• **Activity**:
Repeat the whole of the data, keeping every detail the same.

• **Material to process**:
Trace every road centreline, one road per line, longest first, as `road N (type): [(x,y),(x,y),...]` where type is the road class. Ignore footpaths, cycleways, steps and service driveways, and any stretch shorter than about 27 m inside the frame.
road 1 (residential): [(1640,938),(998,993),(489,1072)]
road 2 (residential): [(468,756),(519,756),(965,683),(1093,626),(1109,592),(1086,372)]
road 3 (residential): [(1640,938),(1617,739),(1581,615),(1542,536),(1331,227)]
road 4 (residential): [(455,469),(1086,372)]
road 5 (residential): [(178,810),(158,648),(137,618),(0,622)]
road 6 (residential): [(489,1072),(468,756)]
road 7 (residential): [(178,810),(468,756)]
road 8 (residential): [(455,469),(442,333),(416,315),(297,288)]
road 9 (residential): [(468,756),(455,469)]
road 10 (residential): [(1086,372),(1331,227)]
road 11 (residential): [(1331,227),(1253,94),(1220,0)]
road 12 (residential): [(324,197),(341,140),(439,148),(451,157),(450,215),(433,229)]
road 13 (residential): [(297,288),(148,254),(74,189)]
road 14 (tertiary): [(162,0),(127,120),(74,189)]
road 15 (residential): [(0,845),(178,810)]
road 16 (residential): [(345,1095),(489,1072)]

• **Reply to the exercise**:
Trace every road centreline, one road per line, longest first, as `road N (type): [(x,y),(x,y),...]` where type is the road class. Ignore footpaths, cycleways, steps and service driveways, and any stretch shorter than about 27 m inside the frame.
road 1 (residential): [(1640,938),(998,993),(489,1072)]
road 2 (residential): [(468,756),(519,756),(965,683),(1093,626),(1109,592),(1086,372)]
road 3 (residential): [(1640,938),(1617,739),(1581,615),(1542,536),(1331,227)]
road 4 (residential): [(455,469),(1086,372)]
road 5 (residential): [(178,810),(158,648),(137,618),(0,622)]
road 6 (residential): [(489,1072),(468,756)]
road 7 (residential): [(178,810),(468,756)]
road 8 (residential): [(455,469),(442,333),(416,315),(297,288)]
road 9 (residential): [(468,756),(455,469)]
road 10 (residential): [(1086,372),(1331,227)]
road 11 (residential): [(1331,227),(1253,94),(1220,0)]
road 12 (residential): [(324,197),(341,140),(439,148),(451,157),(450,215),(433,229)]
road 13 (residential): [(297,288),(148,254),(74,189)]
road 14 (tertiary): [(162,0),(127,120),(74,189)]
road 15 (residential): [(0,845),(178,810)]
road 16 (residential): [(345,1095),(489,1072)]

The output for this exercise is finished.